(Object matching data)
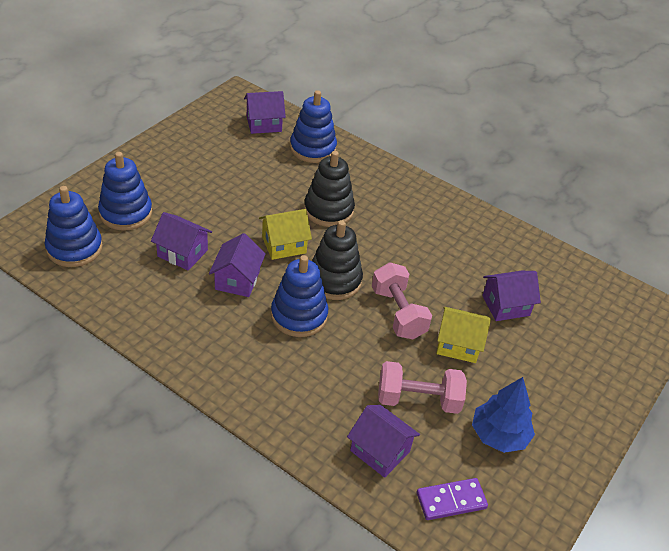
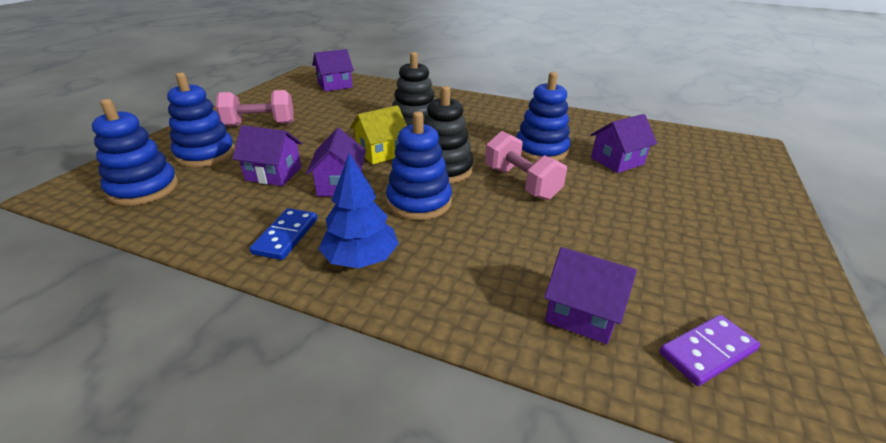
camera: 10 degrees left, 10 degrees down
(183, 328) = (286, 236): none -> blue domino
(313, 149) = (384, 93): blue stacking toy -> blue stacking toy (541, 150)
(418, 400) = (590, 250): pink dumbbell -> pink dumbbell (259, 124)
(458, 345) = (596, 196): yellow house -> none
(499, 435) = (700, 265): blue tree -> blue tree (361, 259)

WHAT YOU WILL DO: Do not include images; quote all of the entries above exactly.

TASK ANSWER:
camera: 10 degrees left, 10 degrees down
(183, 328) = (286, 236): none -> blue domino
(313, 149) = (384, 93): blue stacking toy -> blue stacking toy (541, 150)
(418, 400) = (590, 250): pink dumbbell -> pink dumbbell (259, 124)
(458, 345) = (596, 196): yellow house -> none
(499, 435) = (700, 265): blue tree -> blue tree (361, 259)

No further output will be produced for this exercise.